Start of RECORDS FOR PROCESSING

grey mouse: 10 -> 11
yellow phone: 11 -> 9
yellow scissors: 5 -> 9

End of RECORDS FOR PROCESSING
Start of RECORDS FOR PROCESSING

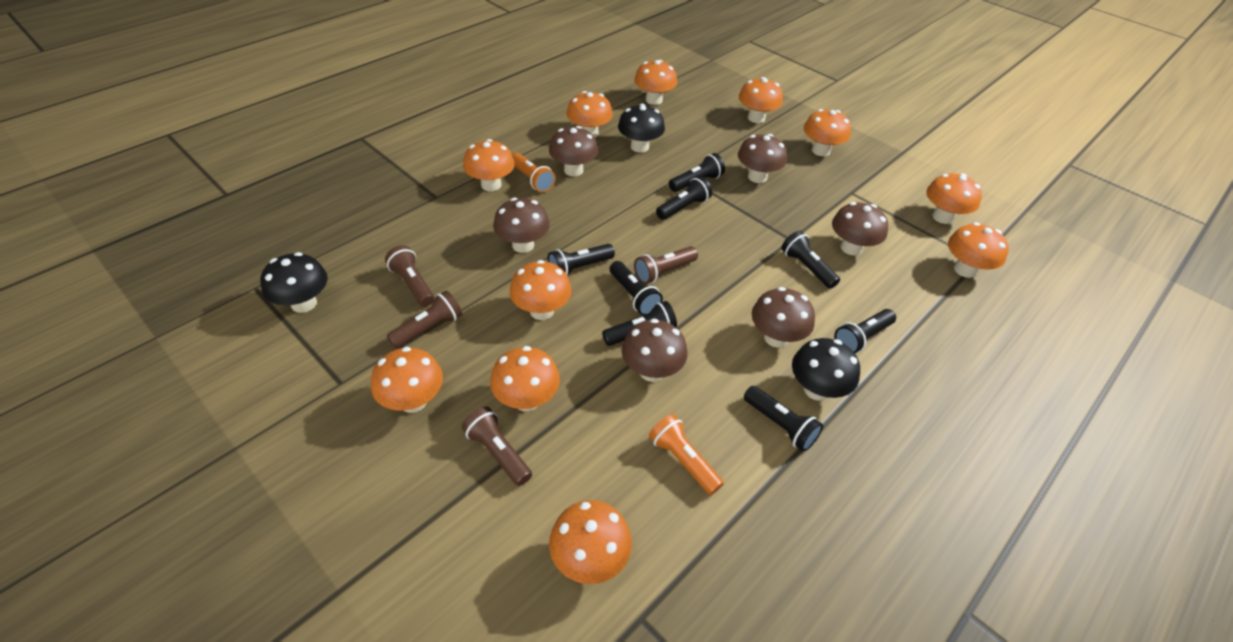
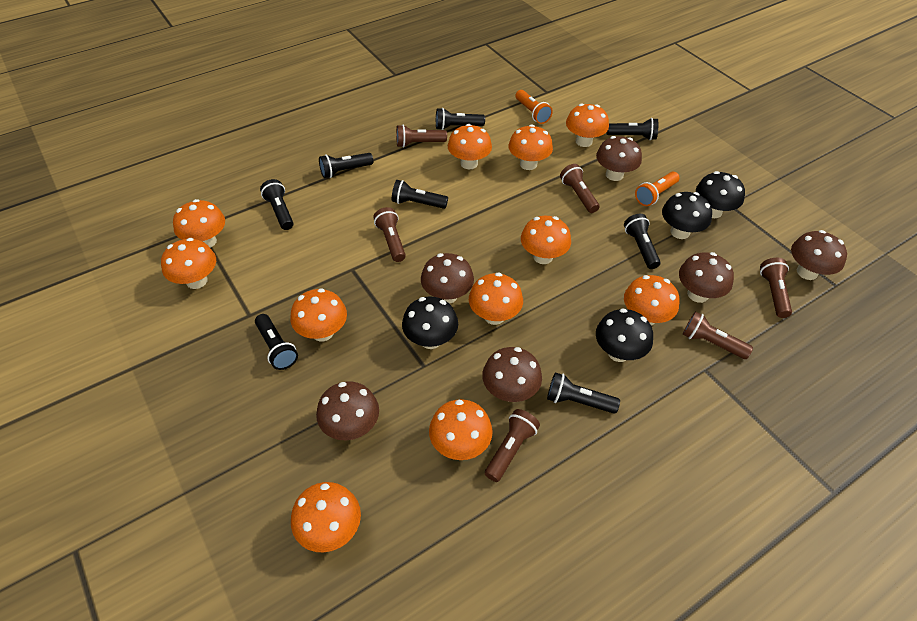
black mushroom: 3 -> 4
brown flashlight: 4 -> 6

End of RECORDS FOR PROCESSING
Start of RECORDS FOR PROCESSING

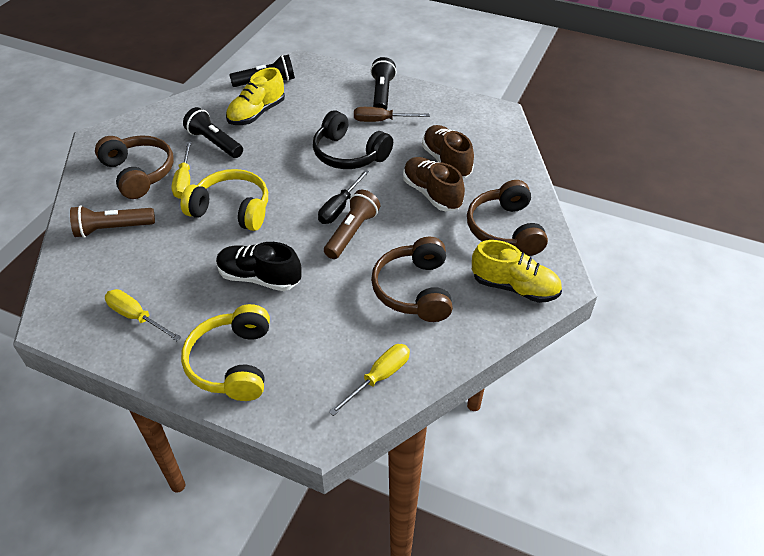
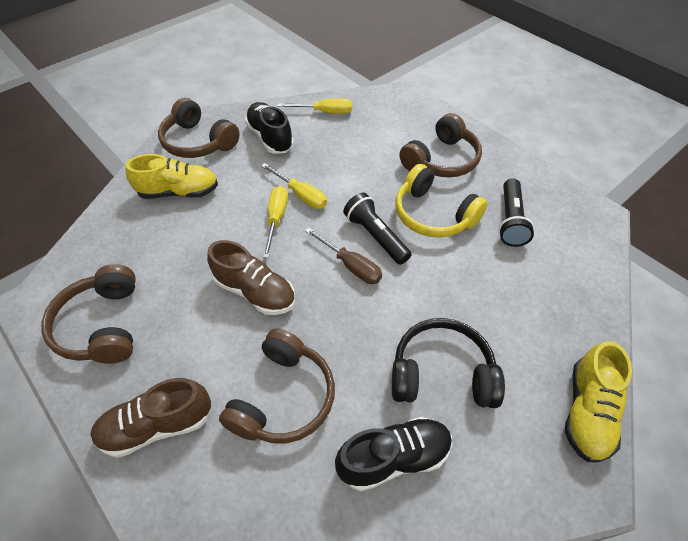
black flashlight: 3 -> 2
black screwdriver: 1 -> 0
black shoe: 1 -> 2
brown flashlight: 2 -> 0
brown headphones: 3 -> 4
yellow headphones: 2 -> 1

End of RECORDS FOR PROCESSING

• INSTRUCTIONS TO FOLLOW
Exact duplication is required for the lines above, from the line that contains "black flashlight: 3 -> 2" to the line that contains "yellow headphones: 2 -> 1", inclusive; omit all others.

• EXERCISE RESULT
black flashlight: 3 -> 2
black screwdriver: 1 -> 0
black shoe: 1 -> 2
brown flashlight: 2 -> 0
brown headphones: 3 -> 4
yellow headphones: 2 -> 1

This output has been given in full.